• _GIVEN INFORMATION_:
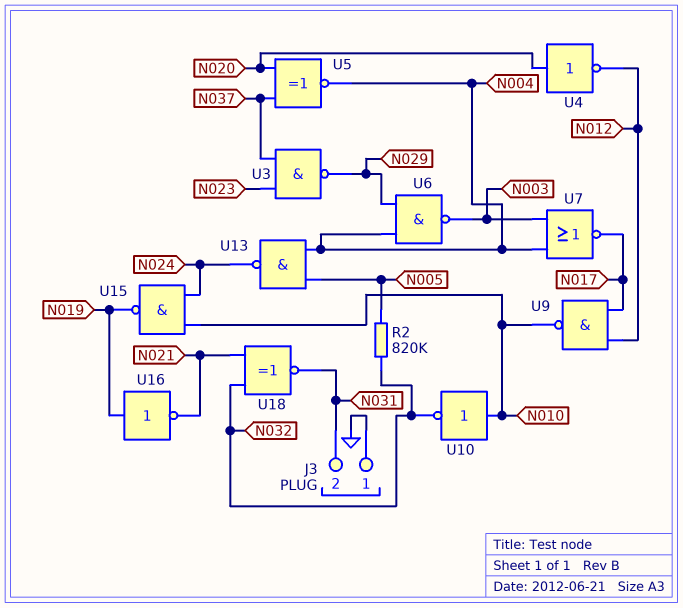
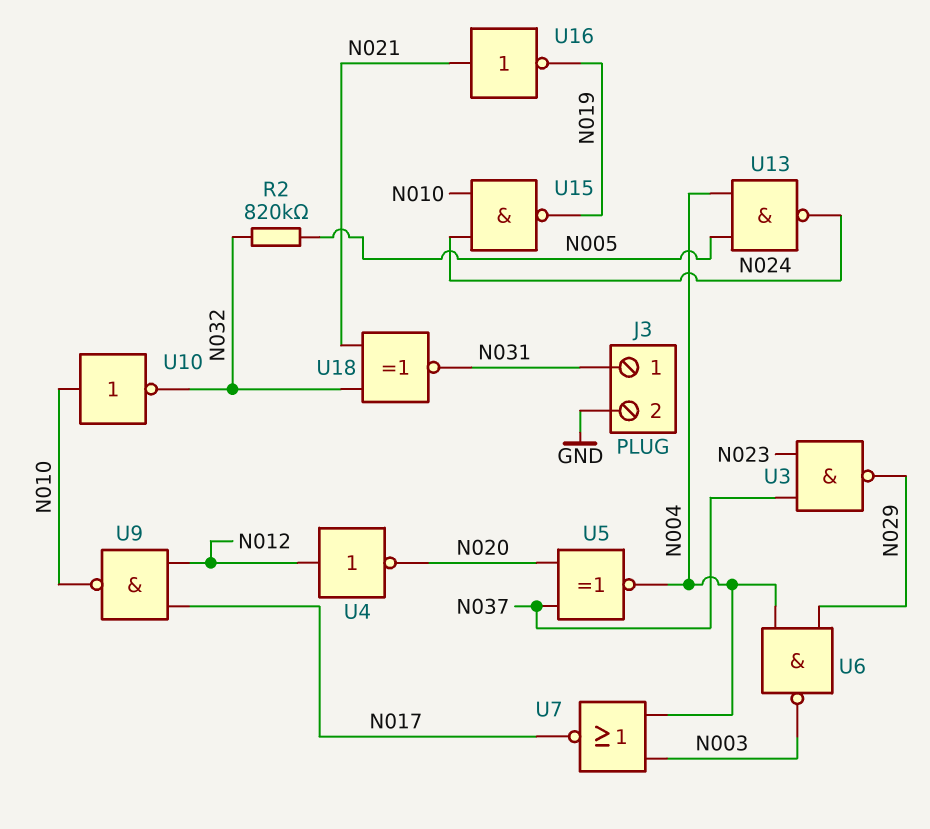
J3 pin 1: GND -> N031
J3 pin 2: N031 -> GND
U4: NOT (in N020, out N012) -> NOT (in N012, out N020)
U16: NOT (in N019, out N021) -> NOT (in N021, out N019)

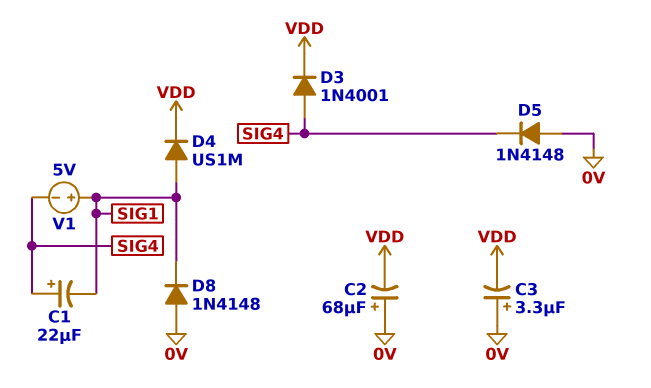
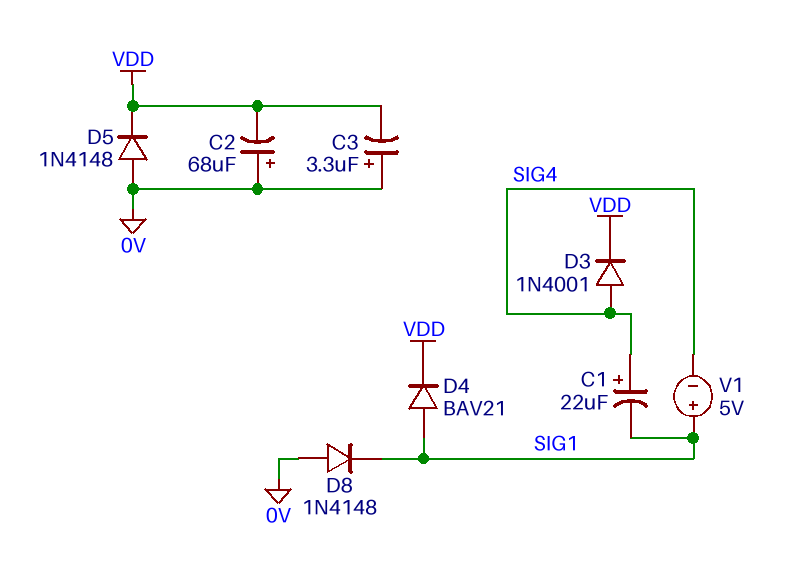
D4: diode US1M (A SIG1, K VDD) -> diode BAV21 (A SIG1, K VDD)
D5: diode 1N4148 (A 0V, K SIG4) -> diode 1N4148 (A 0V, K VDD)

• _WORK ORDER_: All of the material above is to be copied exactly, except for its images.

• _SOLUTION TO THIS PROBLEM_:
J3 pin 1: GND -> N031
J3 pin 2: N031 -> GND
U4: NOT (in N020, out N012) -> NOT (in N012, out N020)
U16: NOT (in N019, out N021) -> NOT (in N021, out N019)

D4: diode US1M (A SIG1, K VDD) -> diode BAV21 (A SIG1, K VDD)
D5: diode 1N4148 (A 0V, K SIG4) -> diode 1N4148 (A 0V, K VDD)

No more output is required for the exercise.